## Extracted records
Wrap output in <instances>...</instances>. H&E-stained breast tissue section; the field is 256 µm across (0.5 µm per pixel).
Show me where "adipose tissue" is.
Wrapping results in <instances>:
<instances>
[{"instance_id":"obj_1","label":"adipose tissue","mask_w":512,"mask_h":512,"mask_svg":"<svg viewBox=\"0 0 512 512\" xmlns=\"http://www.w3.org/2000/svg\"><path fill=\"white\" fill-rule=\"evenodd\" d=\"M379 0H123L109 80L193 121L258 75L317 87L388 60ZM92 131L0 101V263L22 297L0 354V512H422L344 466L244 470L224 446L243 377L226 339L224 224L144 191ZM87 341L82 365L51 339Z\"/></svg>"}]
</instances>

## Short exercise
All of the entries must be written out exactly as they stand.

## The solution
Wrap output in <instances>...</instances>. H&E-stained breast tissue section; the field is 256 µm across (0.5 µm per pixel).
Show me where "adipose tissue" is.
Wrapping results in <instances>:
<instances>
[{"instance_id":"obj_1","label":"adipose tissue","mask_w":512,"mask_h":512,"mask_svg":"<svg viewBox=\"0 0 512 512\" xmlns=\"http://www.w3.org/2000/svg\"><path fill=\"white\" fill-rule=\"evenodd\" d=\"M379 0H123L109 80L193 121L258 75L317 87L388 60ZM92 131L0 101V263L22 297L0 354V512H422L344 466L244 470L224 446L243 377L226 339L224 224L144 191ZM87 341L82 365L51 339Z\"/></svg>"}]
</instances>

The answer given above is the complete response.